* _PROBLEM TO WORK ON_
Pictures are to be left out; every line from the one with "MATRIX3 pin GND: GND -> VIN" through the end of the data must be transcribed exactly.

* _DATA SHOWN_
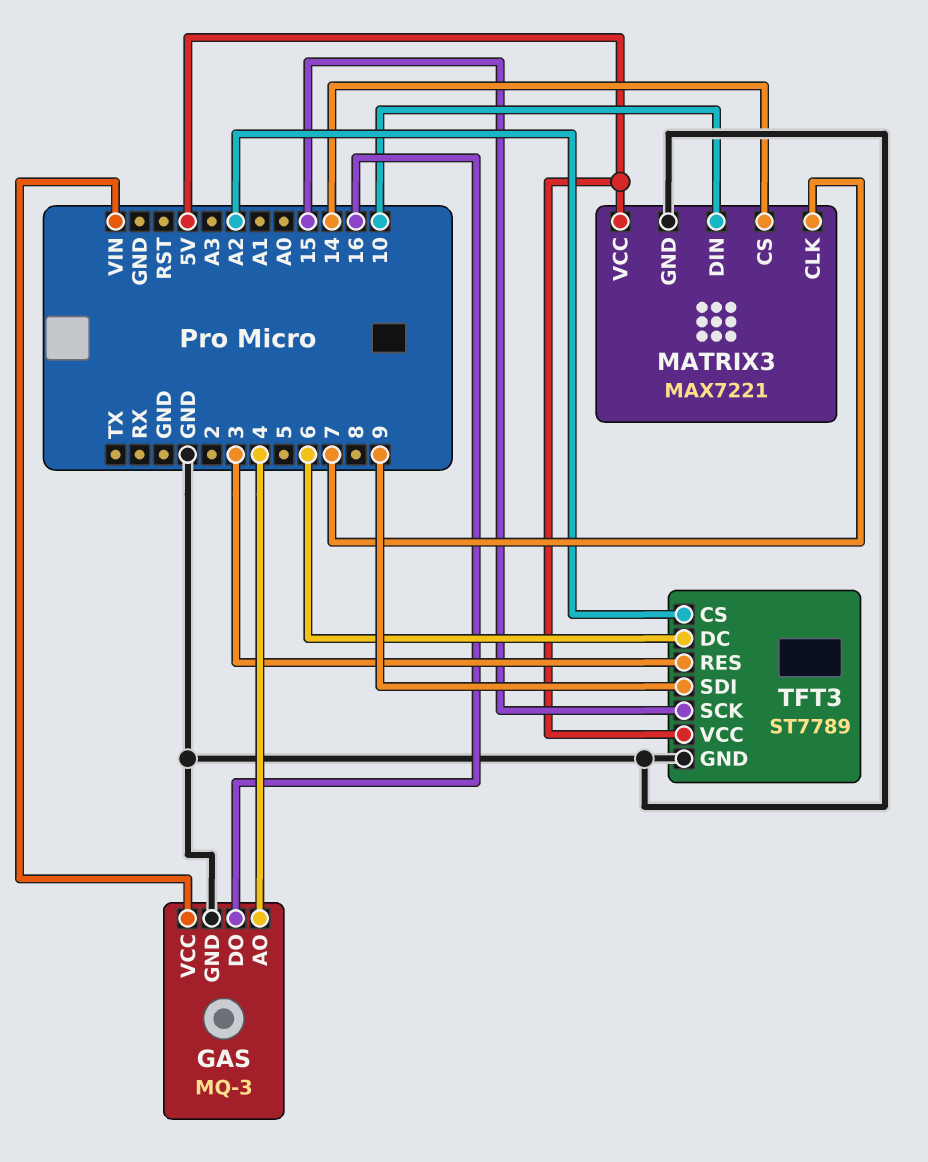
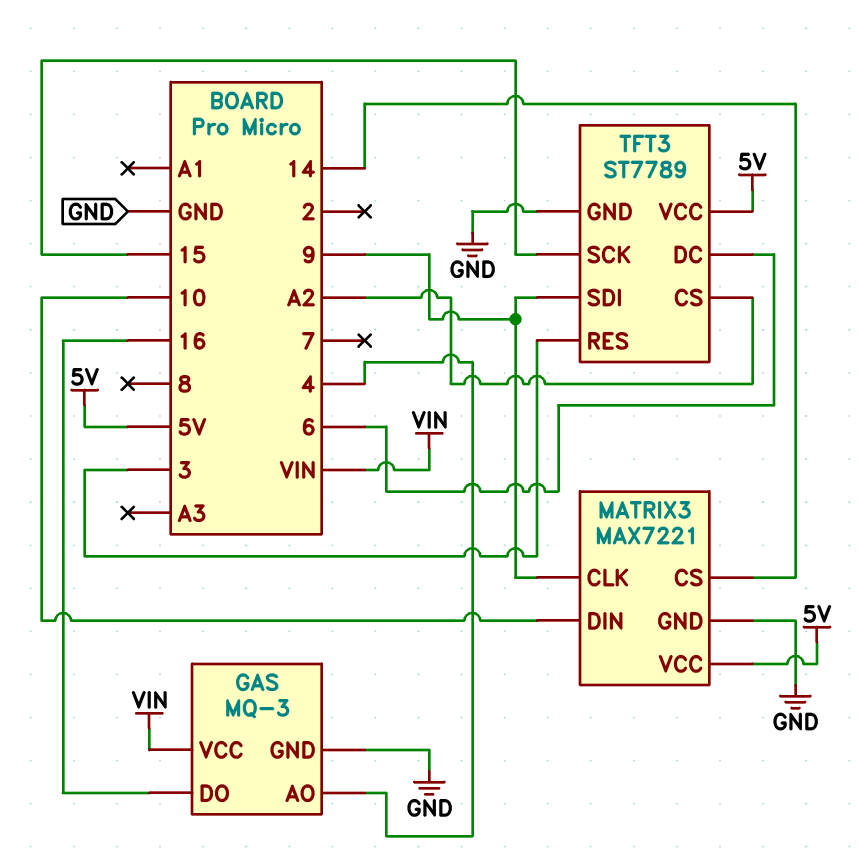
MATRIX3 pin CLK: 7 -> 9

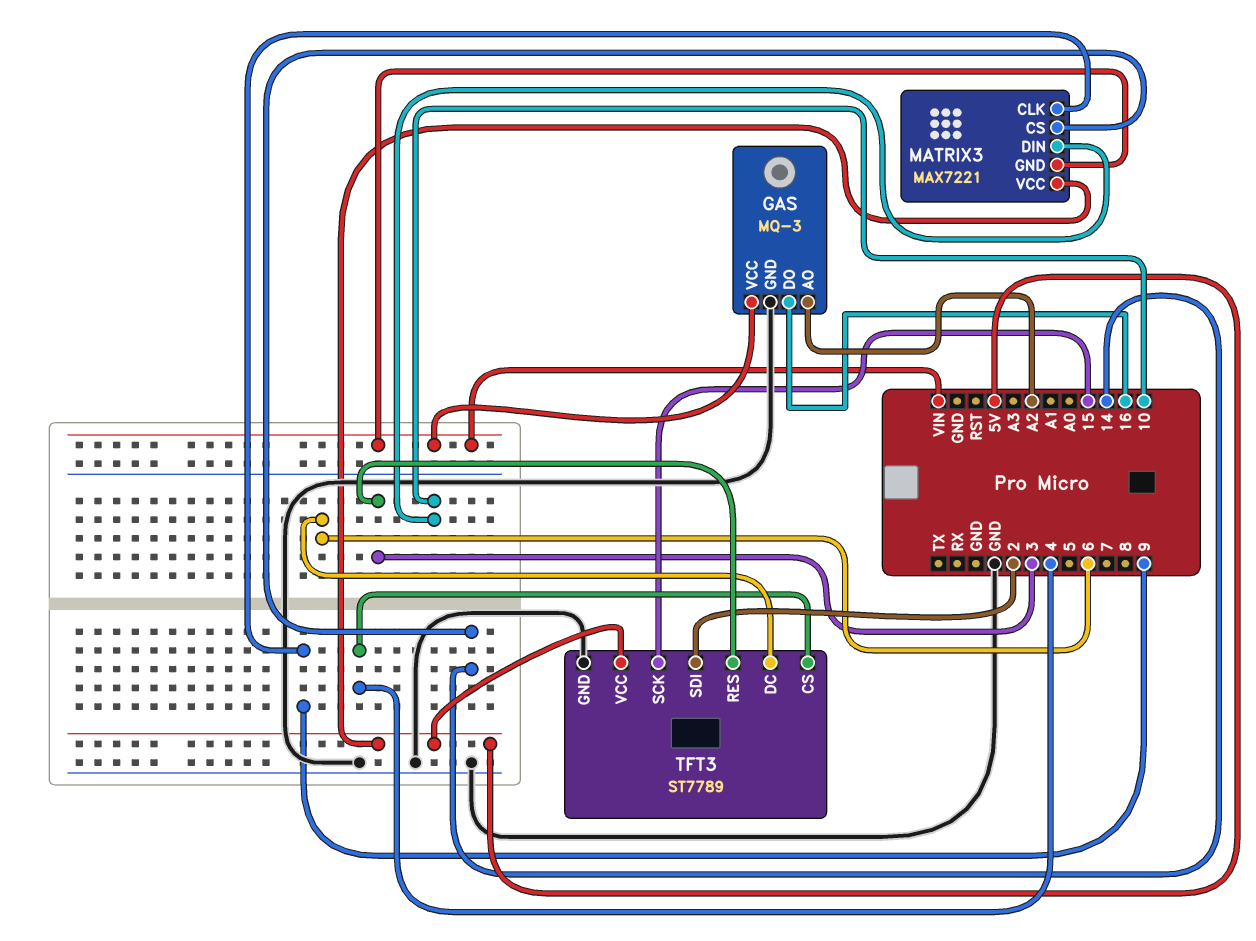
GAS pin AO: 4 -> A2
MATRIX3 pin GND: GND -> VIN
TFT3 pin CS: A2 -> 4
TFT3 pin SDI: 9 -> 2

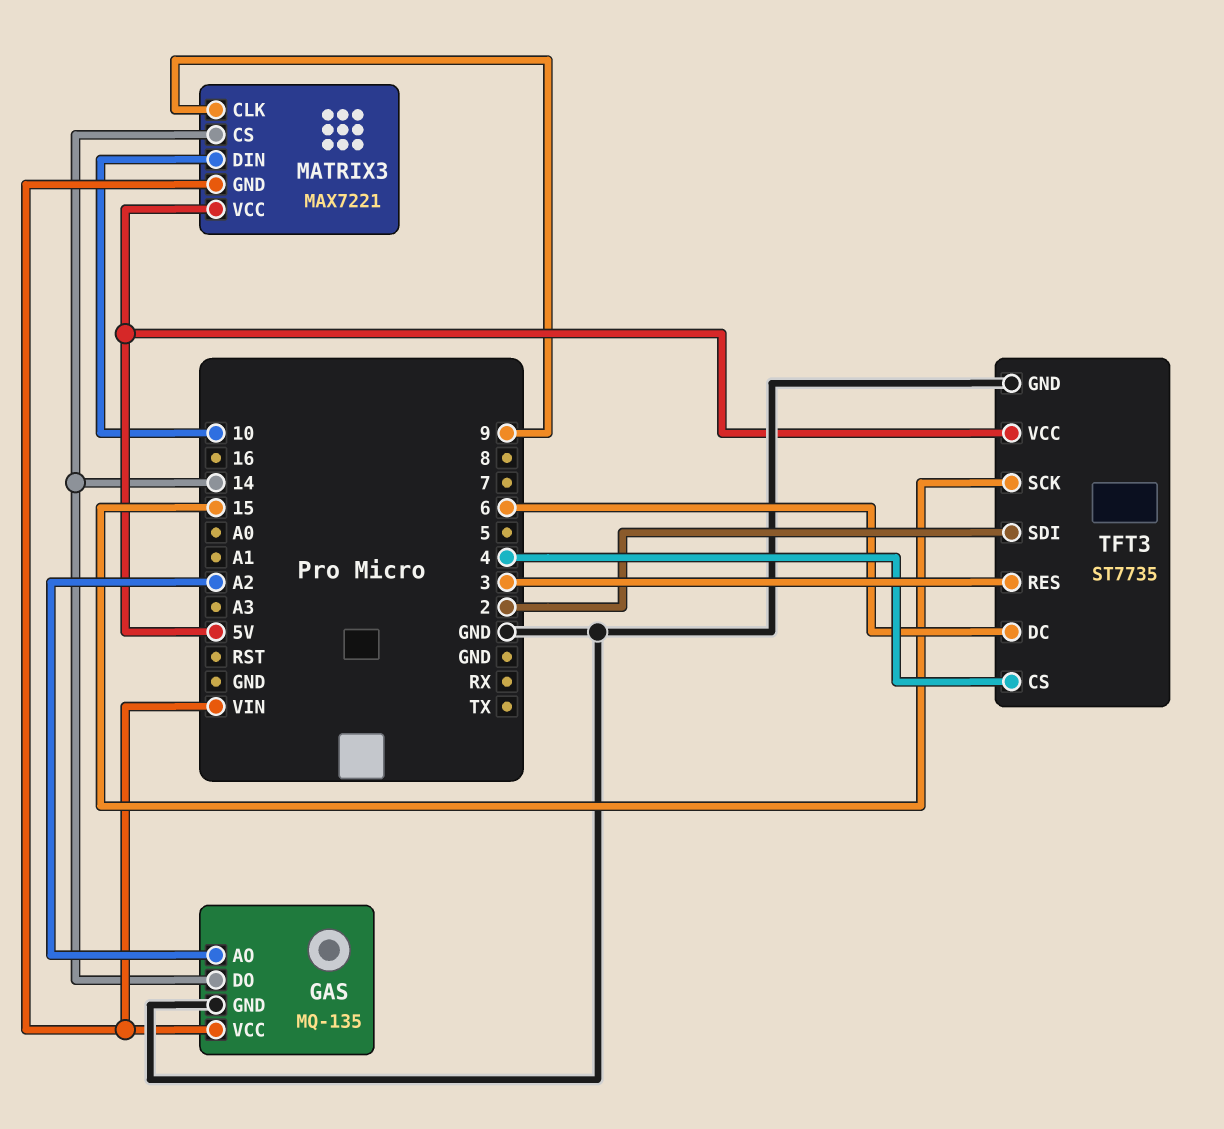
GAS: MQ-3 -> MQ-135
GAS pin DO: 16 -> 14
TFT3: ST7789 -> ST7735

* _EXERCISE ANSWER_
MATRIX3 pin GND: GND -> VIN
TFT3 pin CS: A2 -> 4
TFT3 pin SDI: 9 -> 2

GAS: MQ-3 -> MQ-135
GAS pin DO: 16 -> 14
TFT3: ST7789 -> ST7735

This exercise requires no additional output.